Start of DATA RECORDS

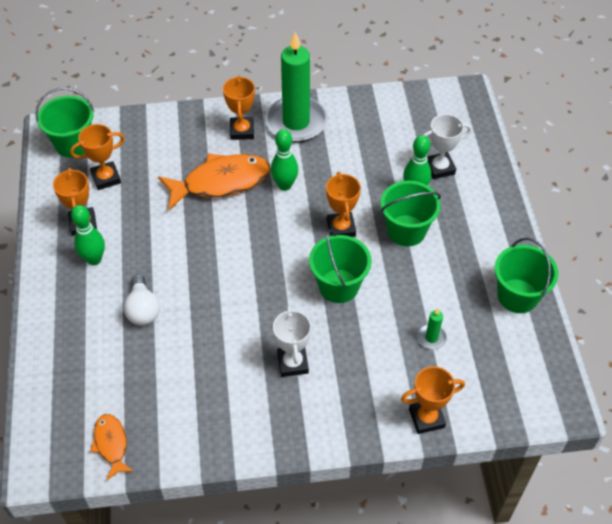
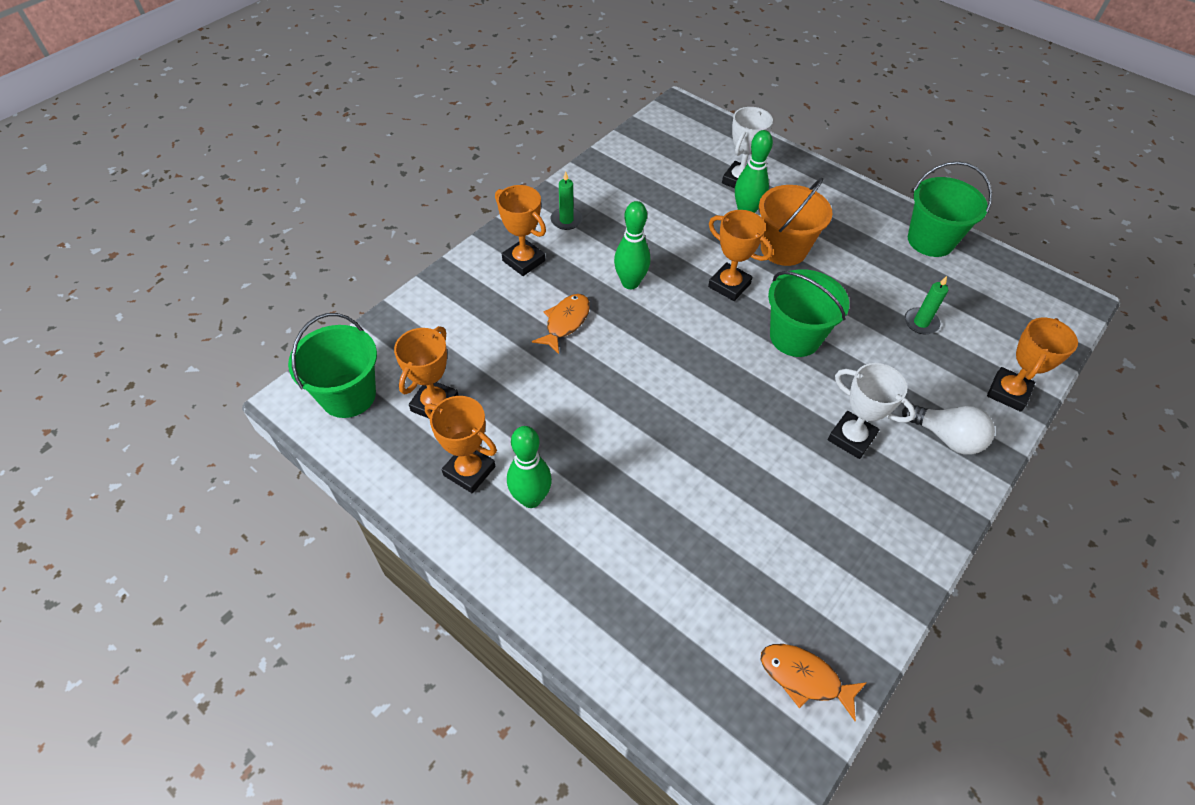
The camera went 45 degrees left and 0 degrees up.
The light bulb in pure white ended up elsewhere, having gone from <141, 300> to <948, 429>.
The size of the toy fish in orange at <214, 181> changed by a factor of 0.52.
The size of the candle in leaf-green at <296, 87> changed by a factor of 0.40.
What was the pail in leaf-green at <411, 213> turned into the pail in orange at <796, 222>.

End of DATA RECORDS
Start of DATA RECORDS

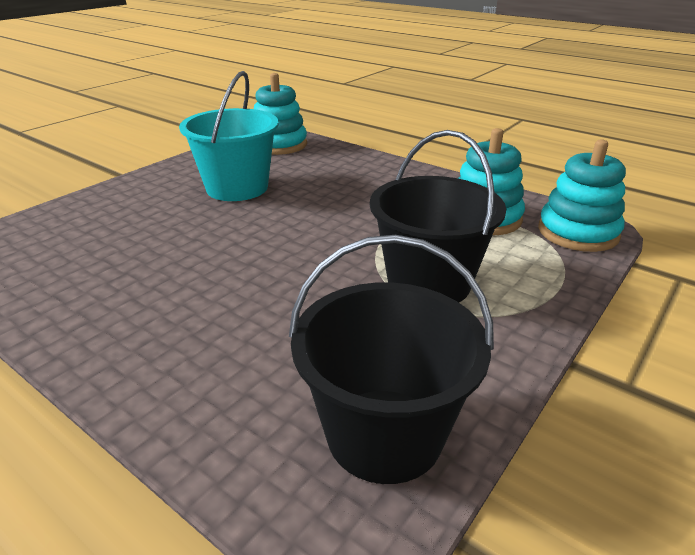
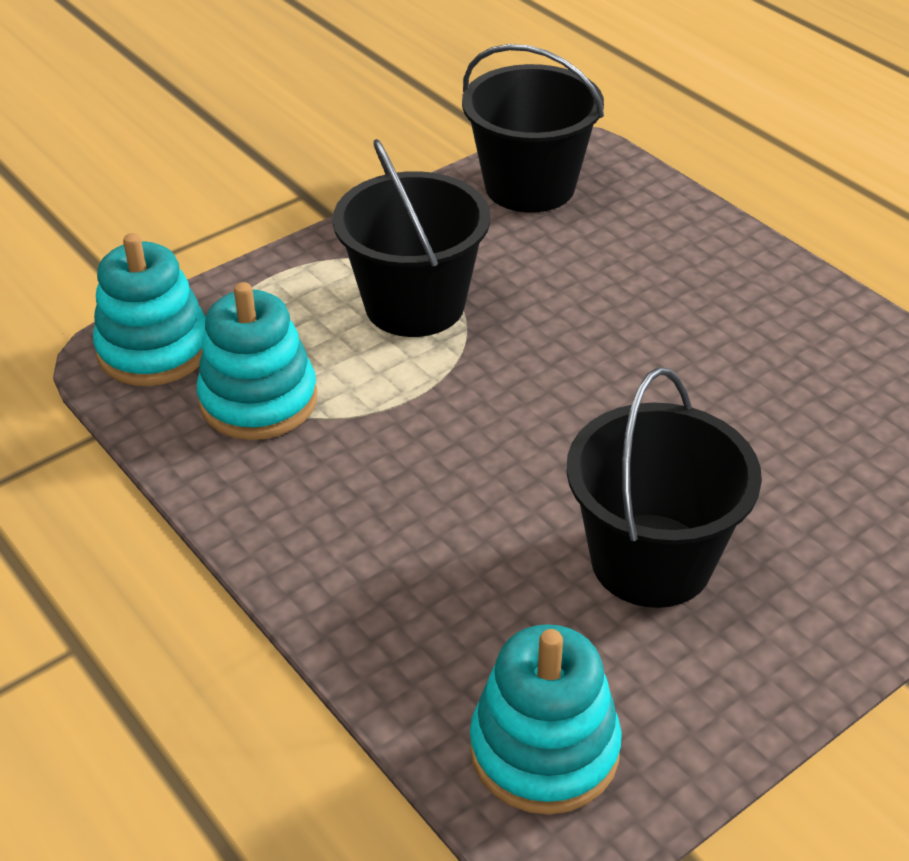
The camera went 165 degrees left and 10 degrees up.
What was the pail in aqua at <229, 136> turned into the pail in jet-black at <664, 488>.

End of DATA RECORDS

EXERCISE DETAILS:
Pull out the lines above in which the word "size" appears.

WRITTEN ANSWER:
The size of the toy fish in orange at <214, 181> changed by a factor of 0.52.
The size of the candle in leaf-green at <296, 87> changed by a factor of 0.40.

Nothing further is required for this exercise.